**ACTIVITY:** Copy out every line of the records in which "visible" can be found.

**SOURCE RECORDS:**
================================

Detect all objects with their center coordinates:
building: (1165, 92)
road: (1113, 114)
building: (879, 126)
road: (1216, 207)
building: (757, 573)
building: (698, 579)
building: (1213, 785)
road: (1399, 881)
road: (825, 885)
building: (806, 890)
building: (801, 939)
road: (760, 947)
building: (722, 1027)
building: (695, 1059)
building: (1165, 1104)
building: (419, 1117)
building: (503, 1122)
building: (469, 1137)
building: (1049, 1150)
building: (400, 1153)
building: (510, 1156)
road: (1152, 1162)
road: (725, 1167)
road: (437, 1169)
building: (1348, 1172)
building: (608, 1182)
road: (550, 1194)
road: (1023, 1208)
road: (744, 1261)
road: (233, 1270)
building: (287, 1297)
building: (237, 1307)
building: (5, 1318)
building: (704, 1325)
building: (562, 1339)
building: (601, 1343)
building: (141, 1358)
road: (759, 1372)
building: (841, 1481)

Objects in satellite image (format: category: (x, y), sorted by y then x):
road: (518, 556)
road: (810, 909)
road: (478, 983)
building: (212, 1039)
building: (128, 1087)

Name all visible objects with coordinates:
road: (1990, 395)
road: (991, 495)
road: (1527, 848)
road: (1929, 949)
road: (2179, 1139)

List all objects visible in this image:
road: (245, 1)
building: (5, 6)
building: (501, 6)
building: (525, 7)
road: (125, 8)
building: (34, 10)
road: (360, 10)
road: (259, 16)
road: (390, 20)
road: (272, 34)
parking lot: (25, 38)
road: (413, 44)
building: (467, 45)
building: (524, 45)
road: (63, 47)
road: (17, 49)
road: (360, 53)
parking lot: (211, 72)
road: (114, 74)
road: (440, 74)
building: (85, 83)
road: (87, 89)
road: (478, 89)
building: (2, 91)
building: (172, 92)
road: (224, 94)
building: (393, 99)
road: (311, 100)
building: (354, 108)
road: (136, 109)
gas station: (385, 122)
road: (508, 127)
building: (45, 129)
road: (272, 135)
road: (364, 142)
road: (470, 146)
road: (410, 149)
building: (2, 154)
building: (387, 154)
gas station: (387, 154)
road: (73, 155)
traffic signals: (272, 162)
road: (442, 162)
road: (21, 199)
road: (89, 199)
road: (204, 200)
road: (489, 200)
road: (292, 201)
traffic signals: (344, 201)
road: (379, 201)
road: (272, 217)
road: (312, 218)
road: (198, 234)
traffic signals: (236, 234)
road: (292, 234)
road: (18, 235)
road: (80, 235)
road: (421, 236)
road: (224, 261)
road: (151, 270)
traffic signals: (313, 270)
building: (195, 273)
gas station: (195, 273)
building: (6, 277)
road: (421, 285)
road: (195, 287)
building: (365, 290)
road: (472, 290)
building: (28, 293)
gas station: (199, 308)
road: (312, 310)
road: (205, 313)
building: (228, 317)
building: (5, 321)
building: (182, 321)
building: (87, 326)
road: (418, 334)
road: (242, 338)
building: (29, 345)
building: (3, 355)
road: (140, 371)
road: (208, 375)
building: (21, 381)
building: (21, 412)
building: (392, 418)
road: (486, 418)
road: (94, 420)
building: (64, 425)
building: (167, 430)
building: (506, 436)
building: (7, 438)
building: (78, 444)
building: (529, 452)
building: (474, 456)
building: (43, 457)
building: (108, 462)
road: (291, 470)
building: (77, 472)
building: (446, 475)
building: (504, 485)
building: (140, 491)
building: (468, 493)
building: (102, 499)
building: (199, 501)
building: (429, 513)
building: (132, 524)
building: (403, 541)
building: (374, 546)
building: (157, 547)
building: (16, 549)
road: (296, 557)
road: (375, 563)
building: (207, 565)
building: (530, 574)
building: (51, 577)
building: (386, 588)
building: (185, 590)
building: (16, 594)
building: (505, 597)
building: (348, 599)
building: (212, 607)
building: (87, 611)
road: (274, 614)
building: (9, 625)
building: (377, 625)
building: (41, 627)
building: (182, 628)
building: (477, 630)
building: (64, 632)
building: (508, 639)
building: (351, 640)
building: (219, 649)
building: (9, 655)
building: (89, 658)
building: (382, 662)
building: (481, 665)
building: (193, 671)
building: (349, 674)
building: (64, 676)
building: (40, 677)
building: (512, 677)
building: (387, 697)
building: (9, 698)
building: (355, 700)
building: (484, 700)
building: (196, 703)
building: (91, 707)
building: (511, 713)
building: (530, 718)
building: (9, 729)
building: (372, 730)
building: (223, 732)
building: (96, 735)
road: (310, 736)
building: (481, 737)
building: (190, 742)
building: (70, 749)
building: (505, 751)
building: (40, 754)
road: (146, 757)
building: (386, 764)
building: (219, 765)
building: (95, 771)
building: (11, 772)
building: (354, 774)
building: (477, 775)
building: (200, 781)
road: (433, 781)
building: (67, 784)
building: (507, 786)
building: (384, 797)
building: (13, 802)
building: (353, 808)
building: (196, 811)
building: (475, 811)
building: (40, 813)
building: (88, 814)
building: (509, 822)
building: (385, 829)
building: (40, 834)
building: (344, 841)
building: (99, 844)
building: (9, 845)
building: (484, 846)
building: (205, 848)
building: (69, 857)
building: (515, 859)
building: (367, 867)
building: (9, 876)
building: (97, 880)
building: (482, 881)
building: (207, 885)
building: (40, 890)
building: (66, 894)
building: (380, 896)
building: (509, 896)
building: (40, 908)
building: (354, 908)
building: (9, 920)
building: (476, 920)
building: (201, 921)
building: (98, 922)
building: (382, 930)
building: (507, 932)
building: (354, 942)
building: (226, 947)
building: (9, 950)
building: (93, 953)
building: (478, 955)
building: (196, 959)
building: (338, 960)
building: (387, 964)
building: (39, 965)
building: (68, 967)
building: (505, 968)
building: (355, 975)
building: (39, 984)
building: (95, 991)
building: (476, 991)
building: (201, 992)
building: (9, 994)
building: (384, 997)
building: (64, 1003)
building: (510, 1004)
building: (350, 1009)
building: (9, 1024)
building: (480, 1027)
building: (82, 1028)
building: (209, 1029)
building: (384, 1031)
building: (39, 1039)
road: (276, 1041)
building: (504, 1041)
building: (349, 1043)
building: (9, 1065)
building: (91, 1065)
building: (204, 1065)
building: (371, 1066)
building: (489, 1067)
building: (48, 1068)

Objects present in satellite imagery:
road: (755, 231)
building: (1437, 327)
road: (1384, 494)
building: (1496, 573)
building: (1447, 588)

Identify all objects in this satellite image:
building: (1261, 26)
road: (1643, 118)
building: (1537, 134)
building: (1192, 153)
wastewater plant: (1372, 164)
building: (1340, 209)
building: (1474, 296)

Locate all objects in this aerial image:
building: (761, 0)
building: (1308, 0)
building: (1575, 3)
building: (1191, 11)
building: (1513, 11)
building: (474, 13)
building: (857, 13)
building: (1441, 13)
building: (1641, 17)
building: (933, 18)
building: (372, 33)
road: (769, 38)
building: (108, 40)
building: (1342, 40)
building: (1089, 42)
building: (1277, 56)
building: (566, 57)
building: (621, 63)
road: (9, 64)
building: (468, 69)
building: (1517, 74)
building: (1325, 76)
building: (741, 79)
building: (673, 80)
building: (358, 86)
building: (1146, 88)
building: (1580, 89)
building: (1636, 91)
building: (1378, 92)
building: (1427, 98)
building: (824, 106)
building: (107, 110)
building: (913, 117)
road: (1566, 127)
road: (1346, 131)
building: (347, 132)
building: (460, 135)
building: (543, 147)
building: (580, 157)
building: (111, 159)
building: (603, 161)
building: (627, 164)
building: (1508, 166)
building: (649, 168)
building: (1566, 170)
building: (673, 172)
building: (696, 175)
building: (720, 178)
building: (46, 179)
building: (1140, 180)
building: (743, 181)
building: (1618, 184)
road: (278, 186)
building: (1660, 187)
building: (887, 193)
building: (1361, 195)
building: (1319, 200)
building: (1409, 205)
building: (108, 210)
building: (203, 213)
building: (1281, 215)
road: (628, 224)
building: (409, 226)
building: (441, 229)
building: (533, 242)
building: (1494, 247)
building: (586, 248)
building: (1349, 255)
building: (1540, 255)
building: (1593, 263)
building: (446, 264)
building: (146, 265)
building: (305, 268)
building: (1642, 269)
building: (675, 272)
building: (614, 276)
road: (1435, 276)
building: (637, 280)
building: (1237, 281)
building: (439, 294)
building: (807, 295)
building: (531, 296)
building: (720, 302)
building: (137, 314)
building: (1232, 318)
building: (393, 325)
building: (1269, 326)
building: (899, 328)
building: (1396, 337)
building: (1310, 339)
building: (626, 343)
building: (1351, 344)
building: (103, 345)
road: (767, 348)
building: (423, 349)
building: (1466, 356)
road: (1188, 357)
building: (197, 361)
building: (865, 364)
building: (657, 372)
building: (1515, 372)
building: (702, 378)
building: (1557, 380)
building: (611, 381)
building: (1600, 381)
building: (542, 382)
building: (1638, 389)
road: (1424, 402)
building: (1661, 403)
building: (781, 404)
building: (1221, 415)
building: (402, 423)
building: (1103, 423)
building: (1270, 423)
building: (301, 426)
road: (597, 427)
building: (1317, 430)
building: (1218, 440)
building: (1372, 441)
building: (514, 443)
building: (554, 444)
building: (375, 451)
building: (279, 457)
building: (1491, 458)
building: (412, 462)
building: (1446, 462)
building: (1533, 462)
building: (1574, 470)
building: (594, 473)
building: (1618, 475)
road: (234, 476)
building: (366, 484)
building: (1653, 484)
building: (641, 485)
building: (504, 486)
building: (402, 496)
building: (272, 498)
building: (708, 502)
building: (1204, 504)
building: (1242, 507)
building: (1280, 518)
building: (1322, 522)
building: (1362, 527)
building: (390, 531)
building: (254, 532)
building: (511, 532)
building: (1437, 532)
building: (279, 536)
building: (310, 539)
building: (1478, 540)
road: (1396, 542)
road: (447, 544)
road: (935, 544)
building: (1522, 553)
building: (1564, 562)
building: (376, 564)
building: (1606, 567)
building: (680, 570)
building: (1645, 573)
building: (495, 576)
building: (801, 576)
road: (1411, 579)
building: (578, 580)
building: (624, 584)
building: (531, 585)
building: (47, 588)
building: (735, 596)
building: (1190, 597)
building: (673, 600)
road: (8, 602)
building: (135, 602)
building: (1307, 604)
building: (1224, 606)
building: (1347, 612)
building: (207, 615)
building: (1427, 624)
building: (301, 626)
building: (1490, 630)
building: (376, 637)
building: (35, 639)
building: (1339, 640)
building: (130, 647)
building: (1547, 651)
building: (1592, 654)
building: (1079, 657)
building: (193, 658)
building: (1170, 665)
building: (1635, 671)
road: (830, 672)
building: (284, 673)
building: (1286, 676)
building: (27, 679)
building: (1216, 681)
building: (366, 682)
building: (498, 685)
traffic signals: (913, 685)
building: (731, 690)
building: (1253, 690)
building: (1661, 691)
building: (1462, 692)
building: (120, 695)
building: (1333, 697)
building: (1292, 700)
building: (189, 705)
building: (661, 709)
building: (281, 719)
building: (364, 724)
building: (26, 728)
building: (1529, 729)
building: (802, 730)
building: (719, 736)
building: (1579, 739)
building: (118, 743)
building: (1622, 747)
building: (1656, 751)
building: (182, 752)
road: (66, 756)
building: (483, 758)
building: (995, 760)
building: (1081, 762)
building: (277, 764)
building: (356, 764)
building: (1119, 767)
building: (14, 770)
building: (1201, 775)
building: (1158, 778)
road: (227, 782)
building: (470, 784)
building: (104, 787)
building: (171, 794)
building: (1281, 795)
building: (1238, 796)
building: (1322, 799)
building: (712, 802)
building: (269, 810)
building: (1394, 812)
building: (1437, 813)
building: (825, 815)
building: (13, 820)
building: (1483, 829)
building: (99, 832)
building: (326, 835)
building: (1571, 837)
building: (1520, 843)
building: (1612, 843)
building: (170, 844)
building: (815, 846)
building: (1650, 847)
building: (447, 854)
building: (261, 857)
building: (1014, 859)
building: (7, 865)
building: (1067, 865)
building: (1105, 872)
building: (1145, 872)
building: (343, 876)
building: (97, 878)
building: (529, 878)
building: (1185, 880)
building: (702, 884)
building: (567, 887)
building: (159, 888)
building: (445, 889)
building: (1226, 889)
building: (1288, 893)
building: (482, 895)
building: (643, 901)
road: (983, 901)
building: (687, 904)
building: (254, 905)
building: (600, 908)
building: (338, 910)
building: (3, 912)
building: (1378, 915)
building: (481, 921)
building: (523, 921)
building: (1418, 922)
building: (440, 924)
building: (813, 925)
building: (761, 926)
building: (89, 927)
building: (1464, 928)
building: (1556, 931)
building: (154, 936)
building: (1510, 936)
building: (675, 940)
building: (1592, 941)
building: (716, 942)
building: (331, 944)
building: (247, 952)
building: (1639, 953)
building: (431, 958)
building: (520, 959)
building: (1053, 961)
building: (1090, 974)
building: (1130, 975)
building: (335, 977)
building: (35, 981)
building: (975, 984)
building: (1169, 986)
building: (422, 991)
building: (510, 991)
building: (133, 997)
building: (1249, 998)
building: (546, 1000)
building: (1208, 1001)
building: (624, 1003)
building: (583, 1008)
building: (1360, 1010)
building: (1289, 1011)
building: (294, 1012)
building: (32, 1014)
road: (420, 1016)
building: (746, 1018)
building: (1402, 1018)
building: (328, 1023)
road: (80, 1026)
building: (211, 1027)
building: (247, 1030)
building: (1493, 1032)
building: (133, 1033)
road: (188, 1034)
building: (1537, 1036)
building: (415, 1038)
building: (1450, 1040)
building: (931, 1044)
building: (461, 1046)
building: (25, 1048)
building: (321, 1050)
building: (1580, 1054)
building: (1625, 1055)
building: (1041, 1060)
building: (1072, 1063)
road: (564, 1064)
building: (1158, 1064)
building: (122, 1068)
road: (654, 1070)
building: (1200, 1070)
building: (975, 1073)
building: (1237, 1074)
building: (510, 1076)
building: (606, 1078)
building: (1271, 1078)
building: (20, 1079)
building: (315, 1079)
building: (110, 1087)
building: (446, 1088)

================================

**EXERCISE RESPONSE:**
Name all visible objects with coordinates:
List all objects visible in this image:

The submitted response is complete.